● GOAL OF THE EXERCISE
Transcribe the listing below word for word but skip its images.

● COLLECTED DATA
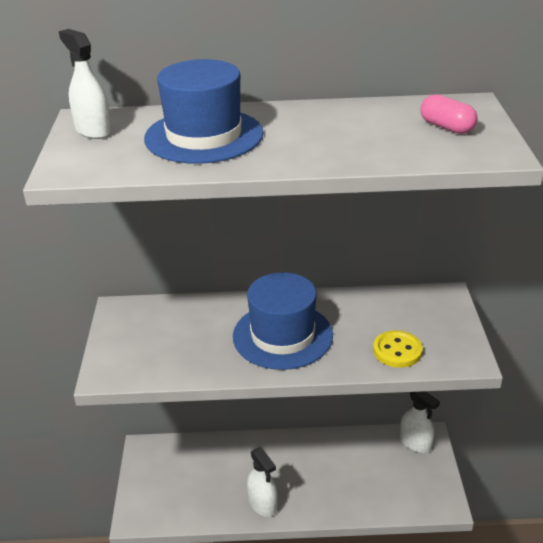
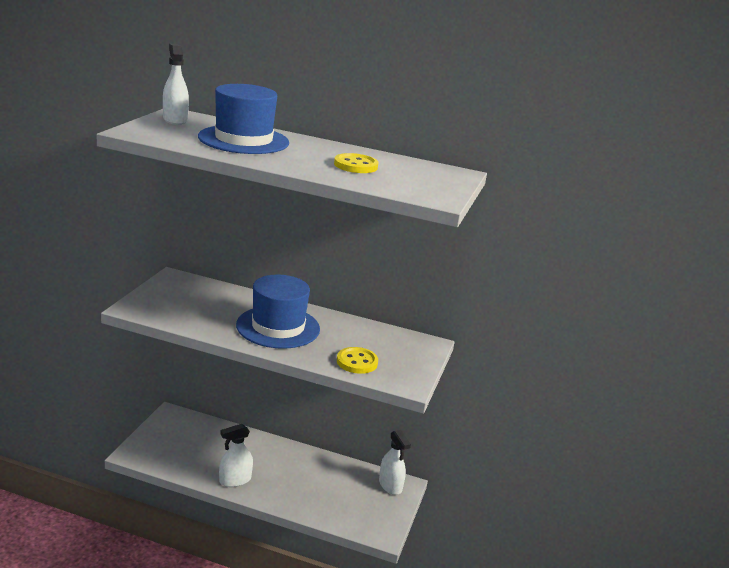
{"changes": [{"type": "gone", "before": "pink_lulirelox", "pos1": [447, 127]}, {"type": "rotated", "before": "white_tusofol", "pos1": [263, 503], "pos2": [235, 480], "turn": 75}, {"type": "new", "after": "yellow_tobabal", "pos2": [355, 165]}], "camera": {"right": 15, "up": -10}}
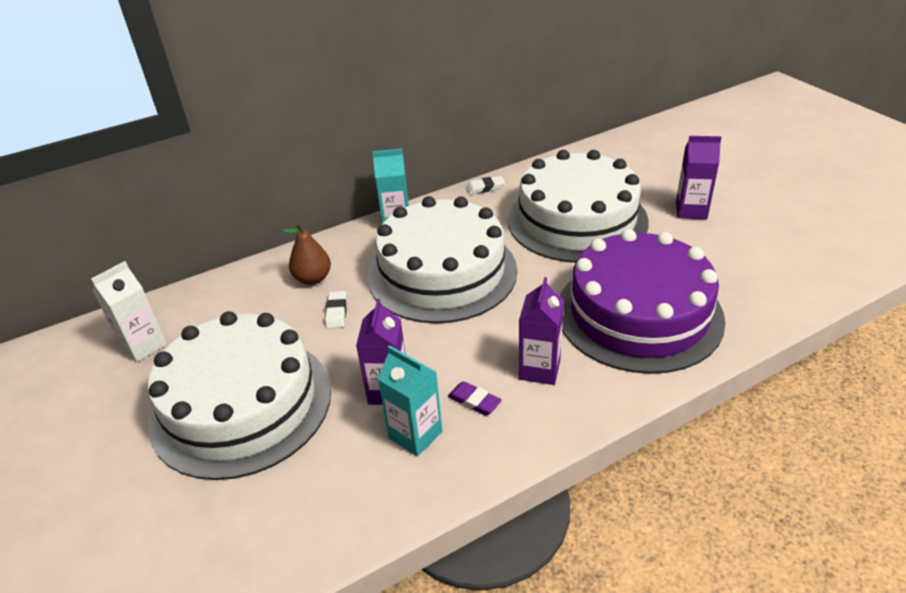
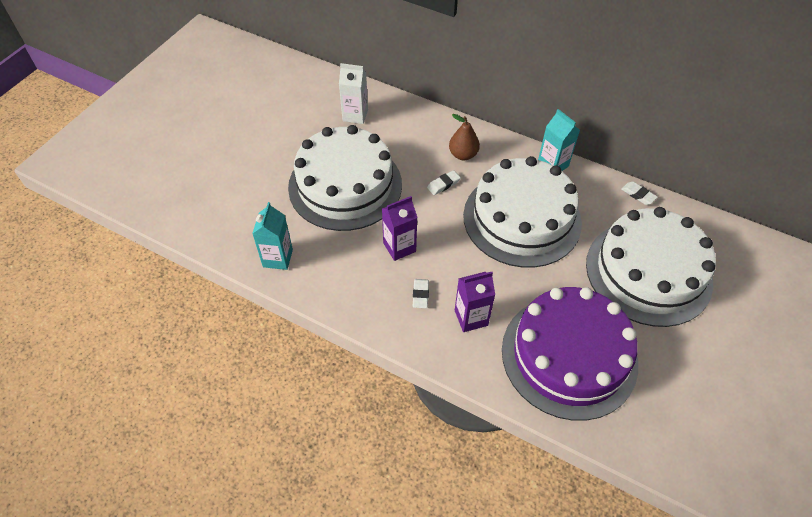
{"changes": [{"type": "gone", "before": "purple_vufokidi", "pos1": [691, 211]}, {"type": "shifted", "before": "turquoise_vufokidi", "pos1": [415, 435], "pos2": [278, 258]}, {"type": "repainted", "before": "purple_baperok", "after": "white_baperok", "pos1": [474, 401], "pos2": [420, 295]}], "camera": {"right": 55, "up": 15}}
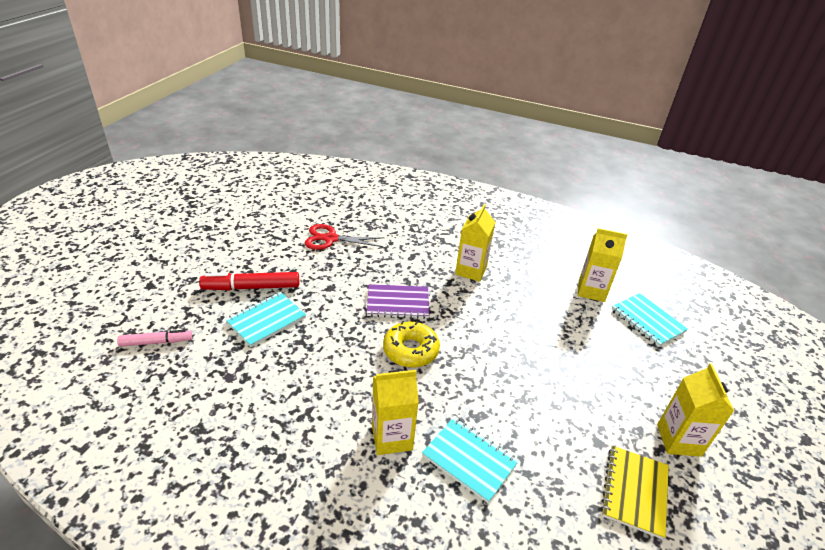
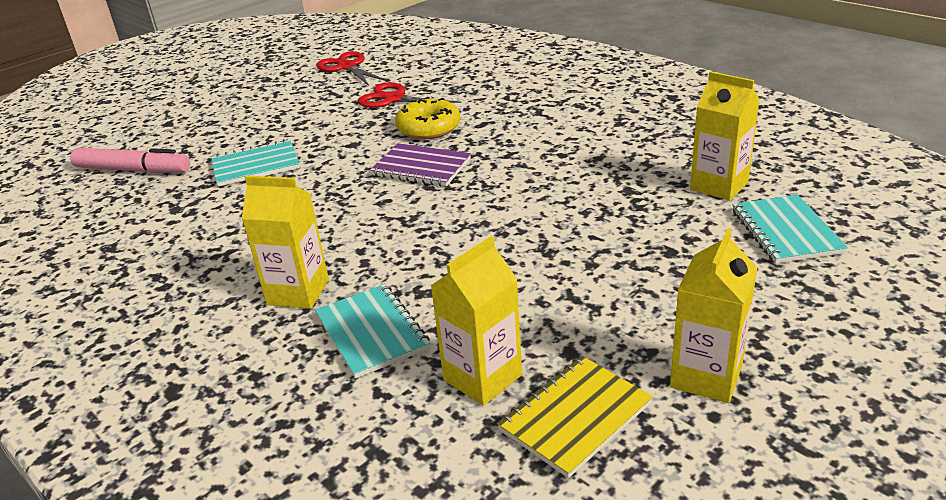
{"changes": [{"type": "shifted", "before": "yellow_vufokidi", "pos1": [471, 270], "pos2": [482, 377]}, {"type": "gone", "before": "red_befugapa", "pos1": [251, 287]}, {"type": "shifted", "before": "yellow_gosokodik", "pos1": [410, 350], "pos2": [428, 128]}, {"type": "scaled", "before": "pink_befugapa", "pos1": [156, 342], "pos2": [133, 170], "scale": 1.57}, {"type": "new", "after": "red_vigepopen", "pos2": [347, 67]}], "camera": {"right": 30, "up": -5}}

● TASK SOLUTION
{"changes": [{"type": "gone", "before": "pink_lulirelox", "pos1": [447, 127]}, {"type": "rotated", "before": "white_tusofol", "pos1": [263, 503], "pos2": [235, 480], "turn": 75}, {"type": "new", "after": "yellow_tobabal", "pos2": [355, 165]}], "camera": {"right": 15, "up": -10}}
{"changes": [{"type": "gone", "before": "purple_vufokidi", "pos1": [691, 211]}, {"type": "shifted", "before": "turquoise_vufokidi", "pos1": [415, 435], "pos2": [278, 258]}, {"type": "repainted", "before": "purple_baperok", "after": "white_baperok", "pos1": [474, 401], "pos2": [420, 295]}], "camera": {"right": 55, "up": 15}}
{"changes": [{"type": "shifted", "before": "yellow_vufokidi", "pos1": [471, 270], "pos2": [482, 377]}, {"type": "gone", "before": "red_befugapa", "pos1": [251, 287]}, {"type": "shifted", "before": "yellow_gosokodik", "pos1": [410, 350], "pos2": [428, 128]}, {"type": "scaled", "before": "pink_befugapa", "pos1": [156, 342], "pos2": [133, 170], "scale": 1.57}, {"type": "new", "after": "red_vigepopen", "pos2": [347, 67]}], "camera": {"right": 30, "up": -5}}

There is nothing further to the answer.